'''

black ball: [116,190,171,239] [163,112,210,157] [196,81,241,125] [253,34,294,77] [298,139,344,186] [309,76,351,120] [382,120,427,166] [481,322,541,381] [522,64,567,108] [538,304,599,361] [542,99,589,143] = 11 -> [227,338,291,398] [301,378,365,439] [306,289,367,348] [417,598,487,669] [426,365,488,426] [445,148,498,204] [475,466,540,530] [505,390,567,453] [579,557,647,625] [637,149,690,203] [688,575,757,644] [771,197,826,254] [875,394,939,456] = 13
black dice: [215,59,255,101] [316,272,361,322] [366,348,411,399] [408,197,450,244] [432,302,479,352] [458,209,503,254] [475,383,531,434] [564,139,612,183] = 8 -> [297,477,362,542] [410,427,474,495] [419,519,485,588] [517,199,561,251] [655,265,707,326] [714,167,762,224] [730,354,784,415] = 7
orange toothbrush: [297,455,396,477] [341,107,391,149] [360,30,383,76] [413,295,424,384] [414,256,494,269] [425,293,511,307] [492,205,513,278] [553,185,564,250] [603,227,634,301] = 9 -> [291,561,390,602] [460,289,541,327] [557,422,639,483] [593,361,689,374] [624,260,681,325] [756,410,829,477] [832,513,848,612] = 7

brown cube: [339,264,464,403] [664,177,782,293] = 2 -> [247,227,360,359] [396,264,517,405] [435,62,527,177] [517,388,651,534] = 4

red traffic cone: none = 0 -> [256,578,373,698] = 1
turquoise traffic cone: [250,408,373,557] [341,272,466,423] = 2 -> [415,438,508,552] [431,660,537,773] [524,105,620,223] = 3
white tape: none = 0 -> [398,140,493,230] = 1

'''

** PROMPT **
Copy out the lines above with "none" in them.

** RESULT OF THE EXERCISE **
red traffic cone: none = 0 -> [256,578,373,698] = 1
white tape: none = 0 -> [398,140,493,230] = 1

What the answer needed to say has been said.